--- The problem ---
Make an exact copy of the listing so that no picture is carried over.
[Given information Boundary: Start]
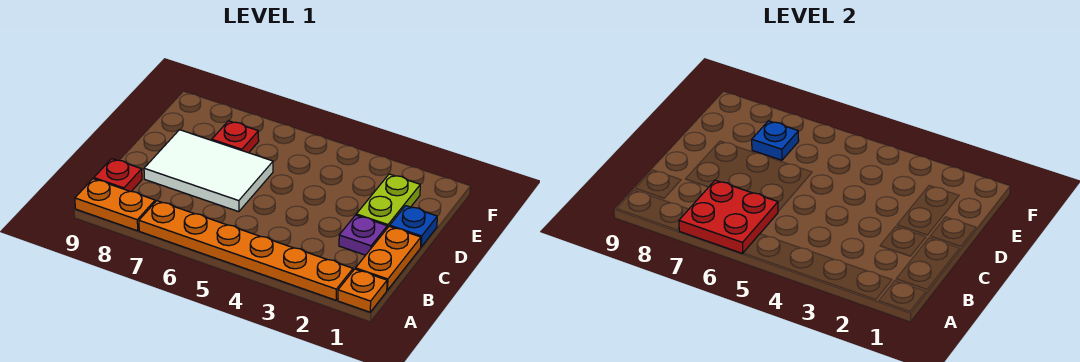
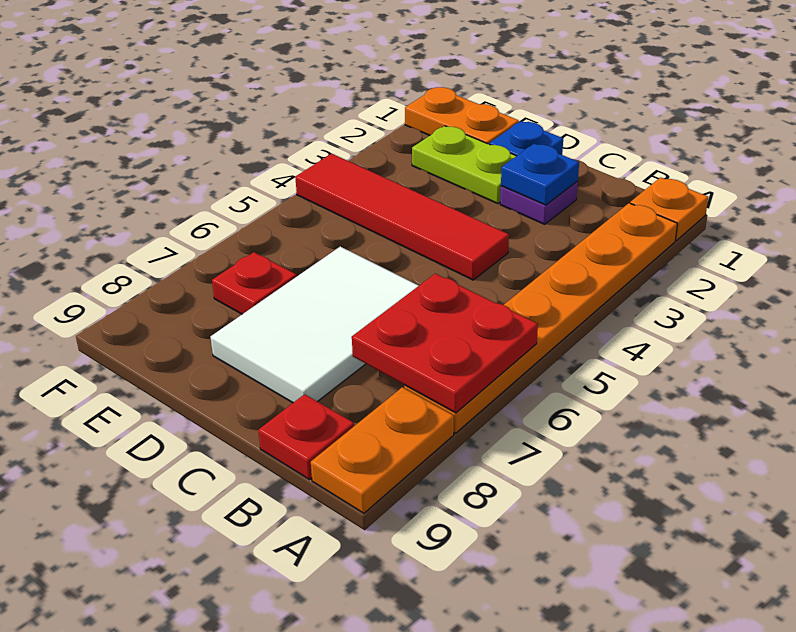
orange plate B1:C1 level 1 -> orange plate E1:F1 level 1
none -> red tile C4:F4 level 1
blue plate E7 level 2 -> blue plate C2 level 2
[Given information Boundary: End]
--- Problem solution ---
orange plate B1:C1 level 1 -> orange plate E1:F1 level 1
none -> red tile C4:F4 level 1
blue plate E7 level 2 -> blue plate C2 level 2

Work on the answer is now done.